> [Records provided]:
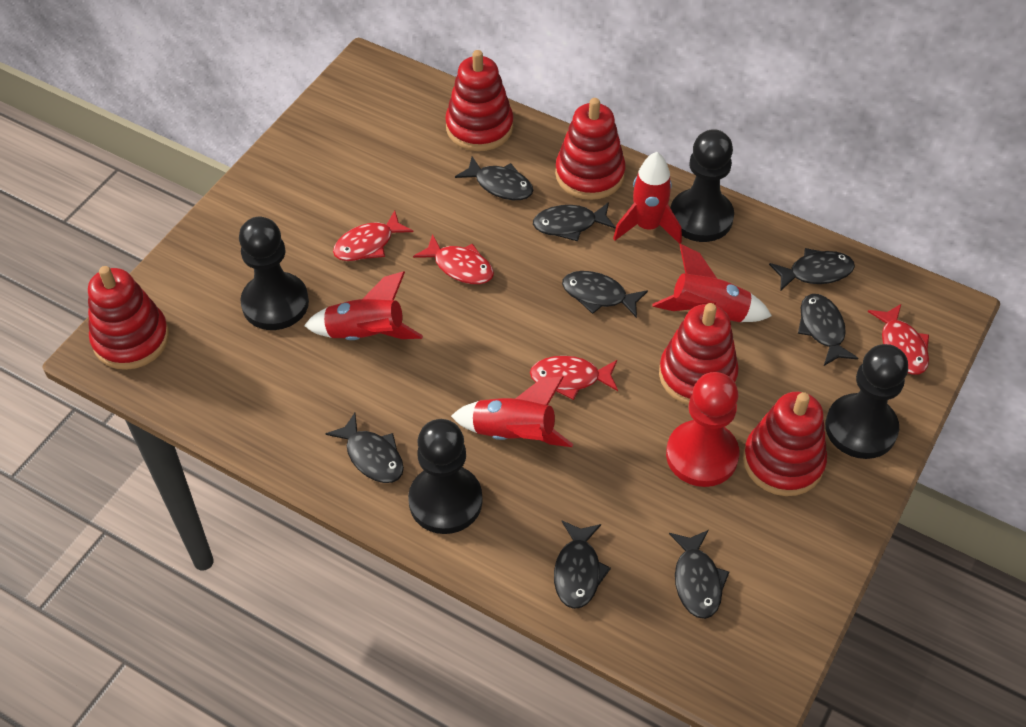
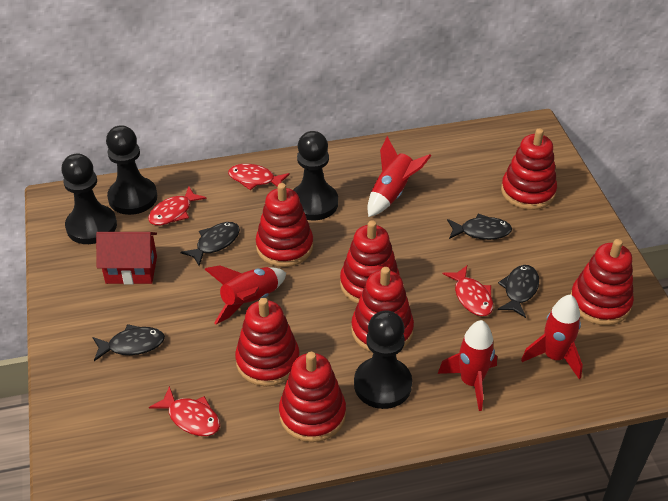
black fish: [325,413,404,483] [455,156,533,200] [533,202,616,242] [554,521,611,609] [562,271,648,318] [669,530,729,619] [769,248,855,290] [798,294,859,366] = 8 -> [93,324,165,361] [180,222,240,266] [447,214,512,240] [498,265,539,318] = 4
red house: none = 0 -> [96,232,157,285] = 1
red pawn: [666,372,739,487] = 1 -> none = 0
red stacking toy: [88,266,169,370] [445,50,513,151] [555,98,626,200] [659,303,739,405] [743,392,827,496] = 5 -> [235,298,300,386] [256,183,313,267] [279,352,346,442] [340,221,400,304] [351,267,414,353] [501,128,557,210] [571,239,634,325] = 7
---
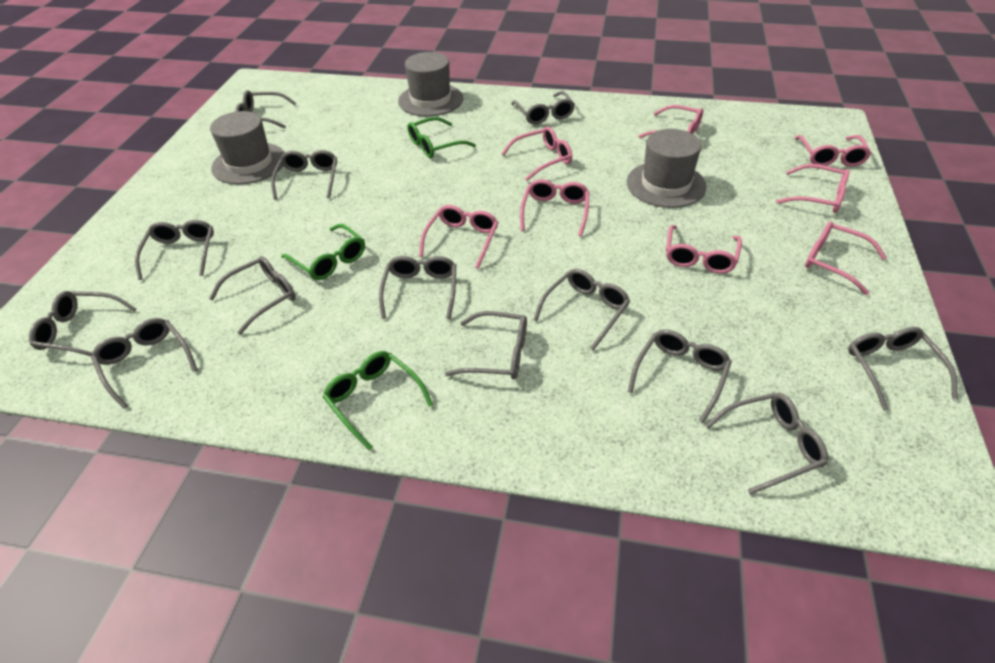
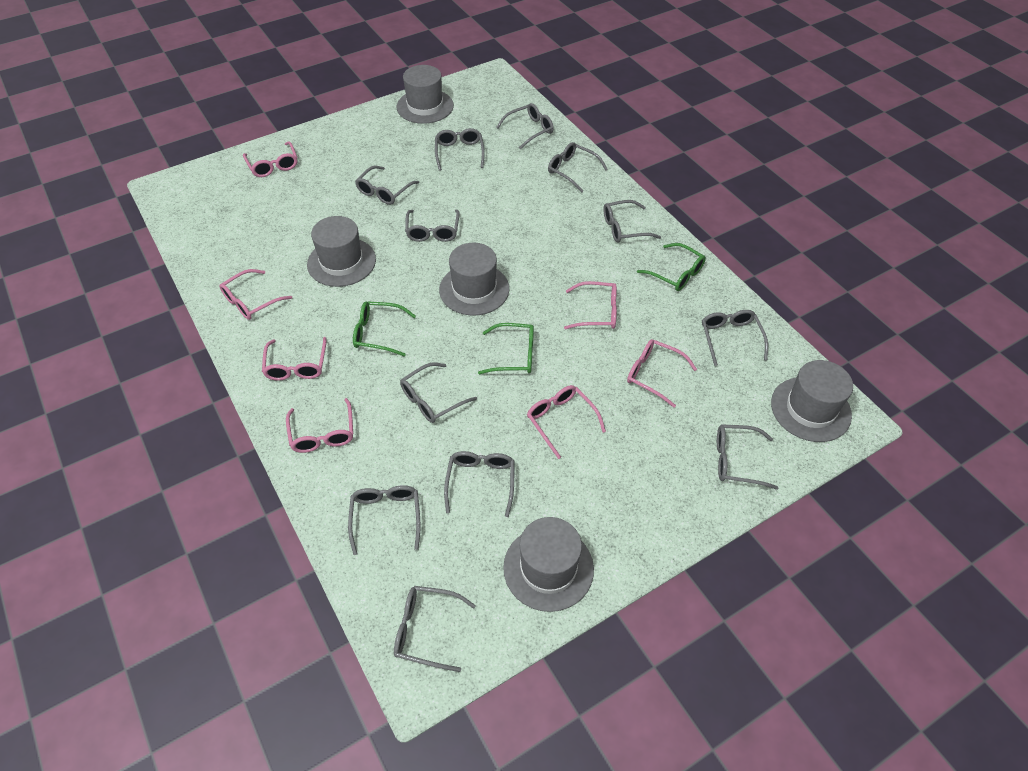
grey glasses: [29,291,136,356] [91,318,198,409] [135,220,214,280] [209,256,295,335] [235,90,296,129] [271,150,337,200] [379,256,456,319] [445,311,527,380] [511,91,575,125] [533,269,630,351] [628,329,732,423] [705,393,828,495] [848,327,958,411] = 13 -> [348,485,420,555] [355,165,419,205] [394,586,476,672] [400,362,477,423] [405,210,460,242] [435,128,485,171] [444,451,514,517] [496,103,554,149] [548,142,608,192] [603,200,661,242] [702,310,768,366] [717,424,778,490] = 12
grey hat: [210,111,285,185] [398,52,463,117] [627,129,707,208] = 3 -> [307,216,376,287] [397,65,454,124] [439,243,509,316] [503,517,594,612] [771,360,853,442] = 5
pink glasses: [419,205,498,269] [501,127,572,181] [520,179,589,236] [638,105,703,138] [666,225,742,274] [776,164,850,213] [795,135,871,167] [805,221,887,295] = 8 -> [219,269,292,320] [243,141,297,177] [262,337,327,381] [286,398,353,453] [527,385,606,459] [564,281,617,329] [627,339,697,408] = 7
* * *
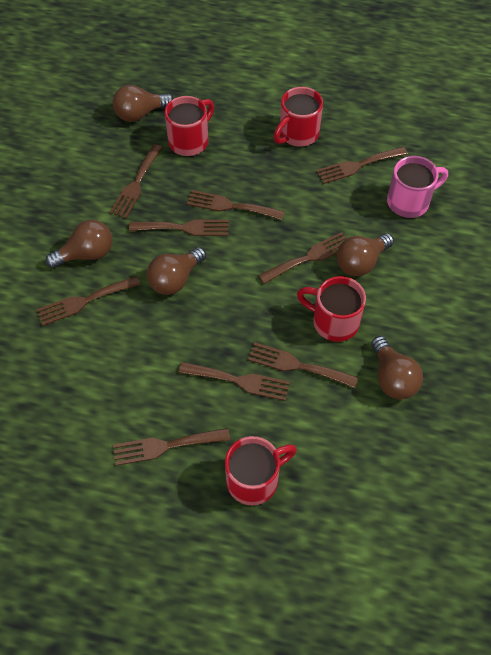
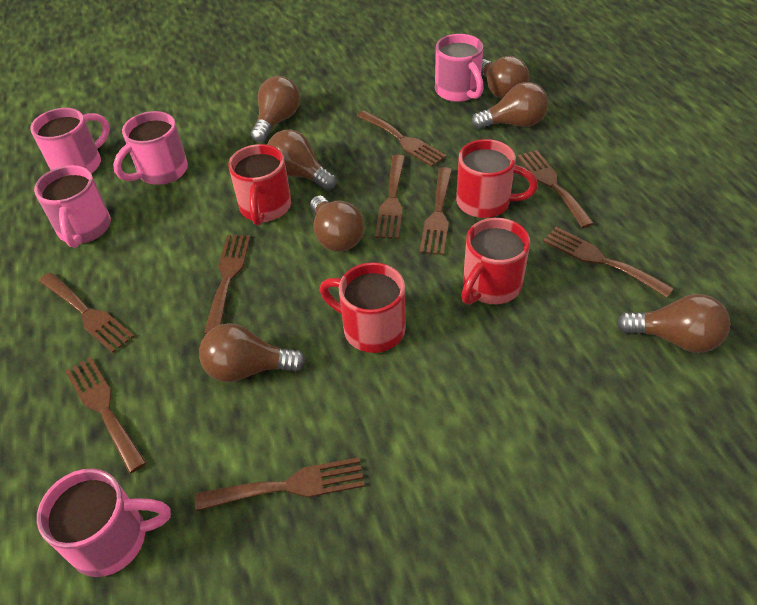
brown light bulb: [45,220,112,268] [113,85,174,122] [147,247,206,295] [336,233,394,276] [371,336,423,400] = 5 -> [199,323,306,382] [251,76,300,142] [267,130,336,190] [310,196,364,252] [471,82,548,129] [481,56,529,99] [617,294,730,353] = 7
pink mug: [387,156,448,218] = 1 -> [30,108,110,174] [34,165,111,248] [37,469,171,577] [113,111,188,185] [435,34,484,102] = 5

> [What the exercise asks]:
Your task is to restate, word for word, only those lines above that fall between the line holding "black fish: [325,413,404,483]" and the line holding "red stacking toy: [88,266,169,370]", inclusive.

> [Solution for this problem]:
black fish: [325,413,404,483] [455,156,533,200] [533,202,616,242] [554,521,611,609] [562,271,648,318] [669,530,729,619] [769,248,855,290] [798,294,859,366] = 8 -> [93,324,165,361] [180,222,240,266] [447,214,512,240] [498,265,539,318] = 4
red house: none = 0 -> [96,232,157,285] = 1
red pawn: [666,372,739,487] = 1 -> none = 0
red stacking toy: [88,266,169,370] [445,50,513,151] [555,98,626,200] [659,303,739,405] [743,392,827,496] = 5 -> [235,298,300,386] [256,183,313,267] [279,352,346,442] [340,221,400,304] [351,267,414,353] [501,128,557,210] [571,239,634,325] = 7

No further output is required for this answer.